◆ **Directions**
An exact copy of the records is needed; please leave the images out.
++++ Dataset content
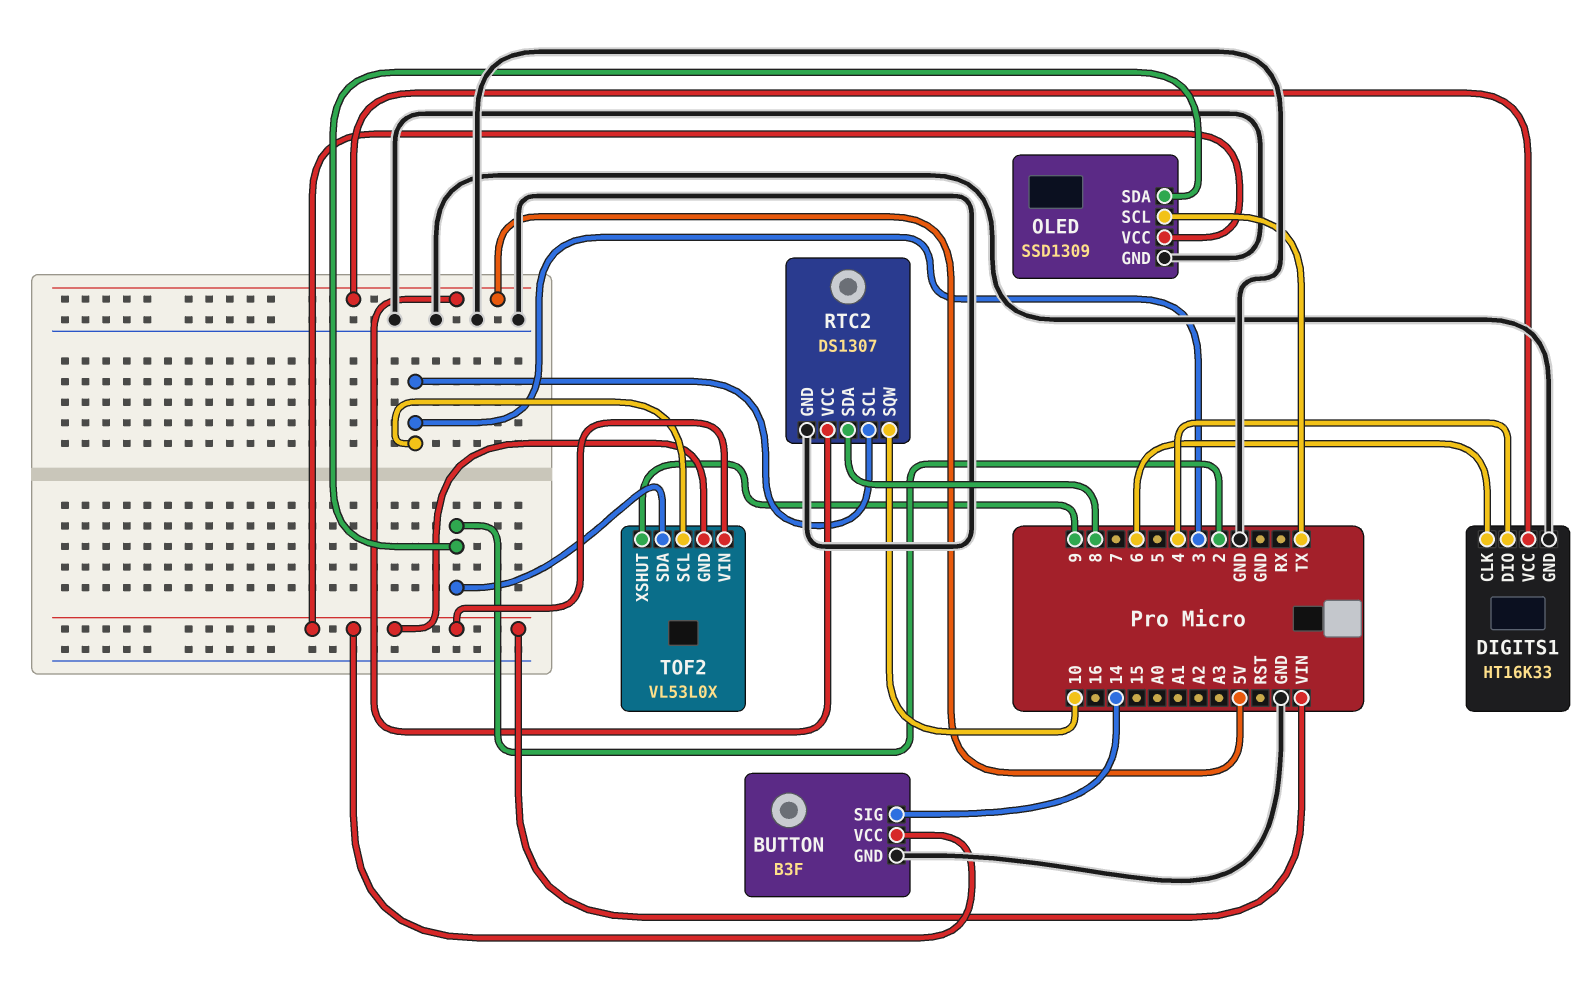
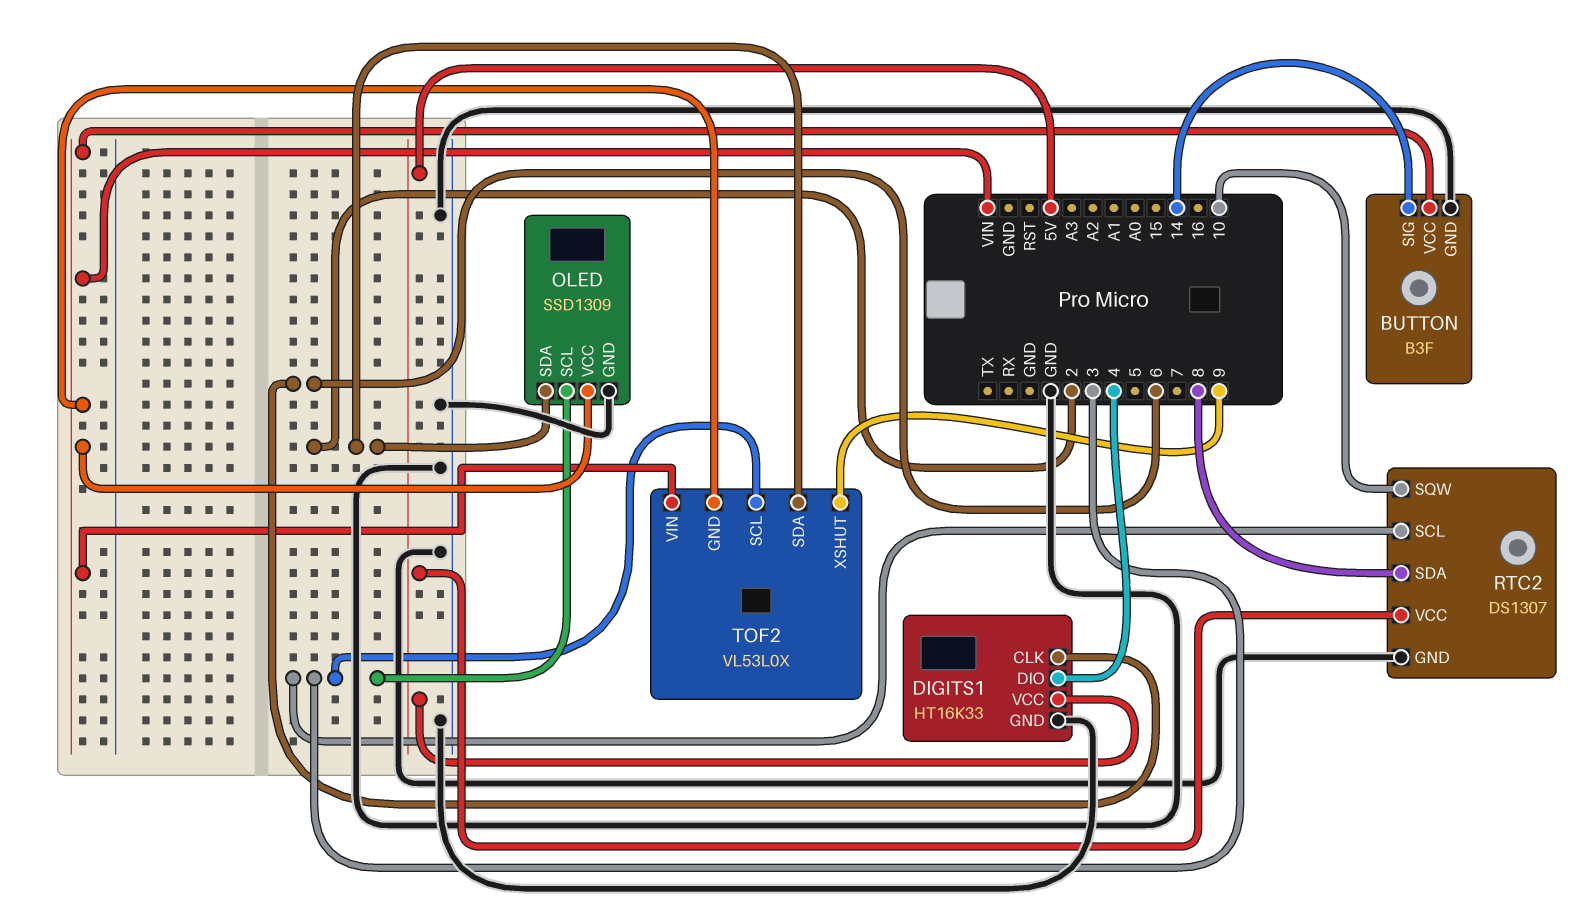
OLED pin SCL: TX -> 3

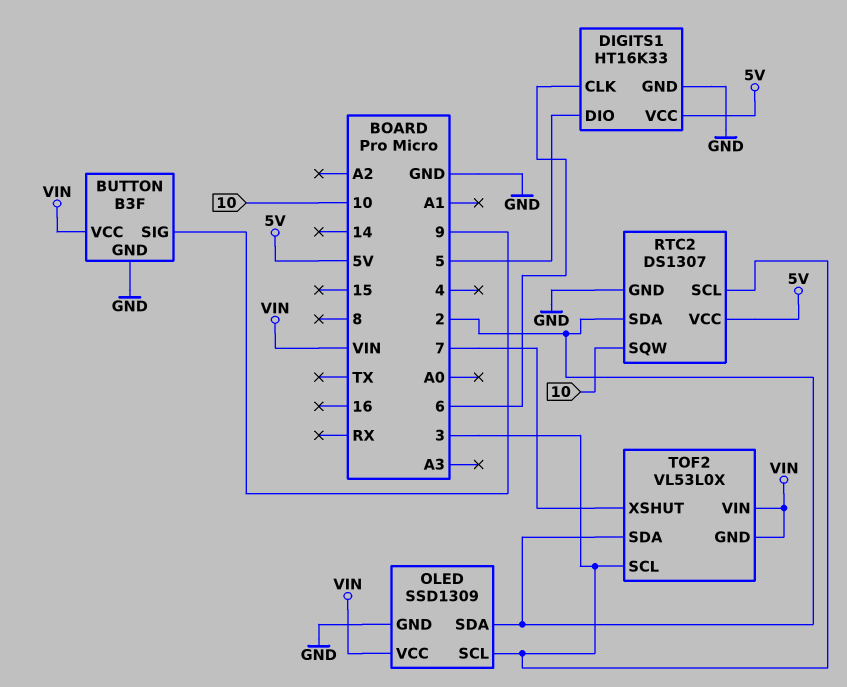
BUTTON pin SIG: 14 -> 9
DIGITS1 pin DIO: 4 -> 5
RTC2 pin SDA: 8 -> 2
TOF2 pin XSHUT: 9 -> 7

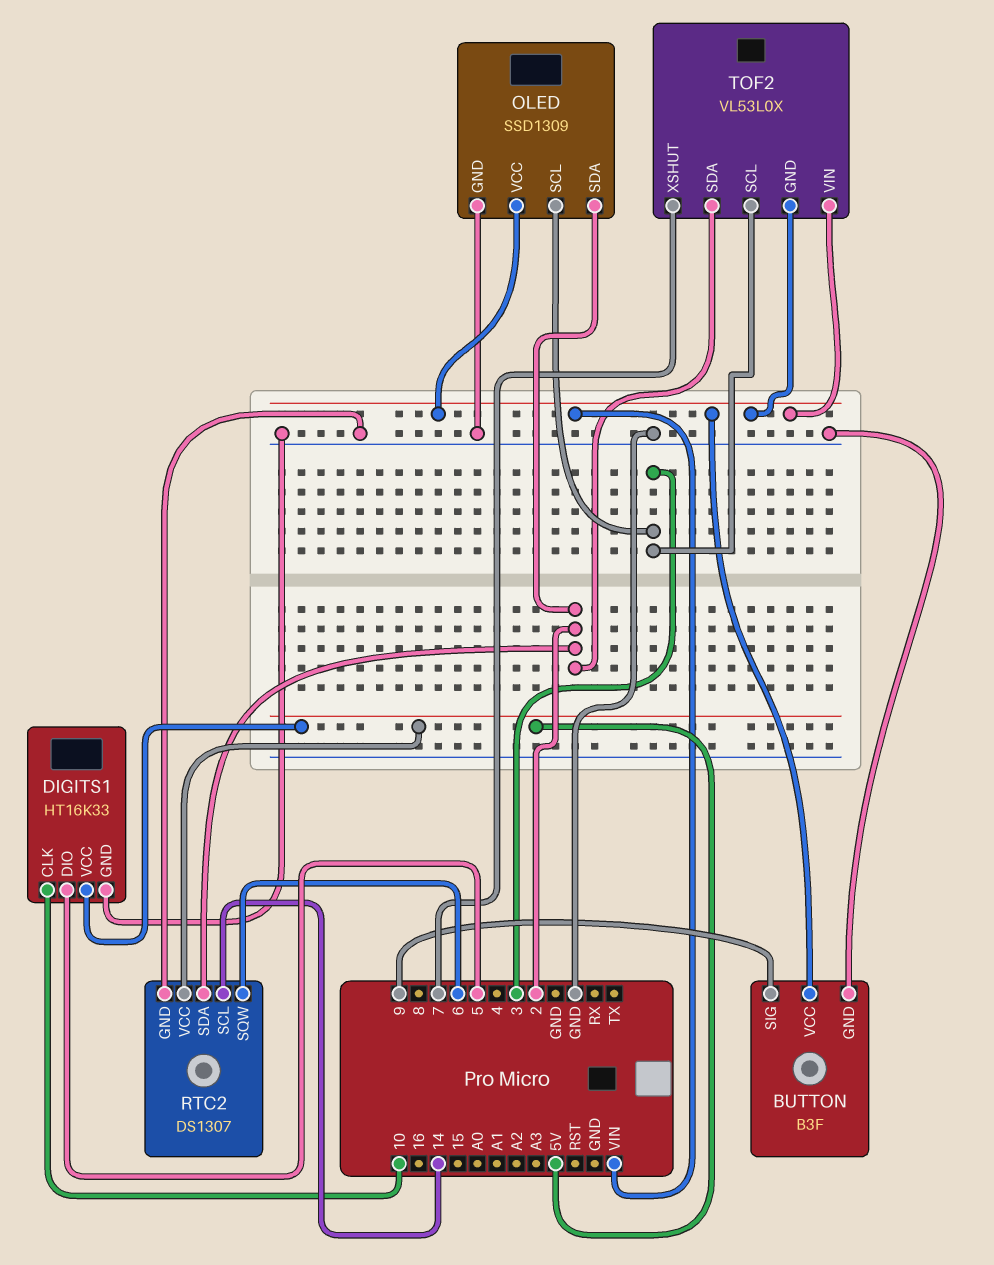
DIGITS1 pin CLK: 6 -> 10
RTC2 pin SCL: 3 -> 14
RTC2 pin SQW: 10 -> 6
++++++++
◆ **Response to this task**
OLED pin SCL: TX -> 3

BUTTON pin SIG: 14 -> 9
DIGITS1 pin DIO: 4 -> 5
RTC2 pin SDA: 8 -> 2
TOF2 pin XSHUT: 9 -> 7

DIGITS1 pin CLK: 6 -> 10
RTC2 pin SCL: 3 -> 14
RTC2 pin SQW: 10 -> 6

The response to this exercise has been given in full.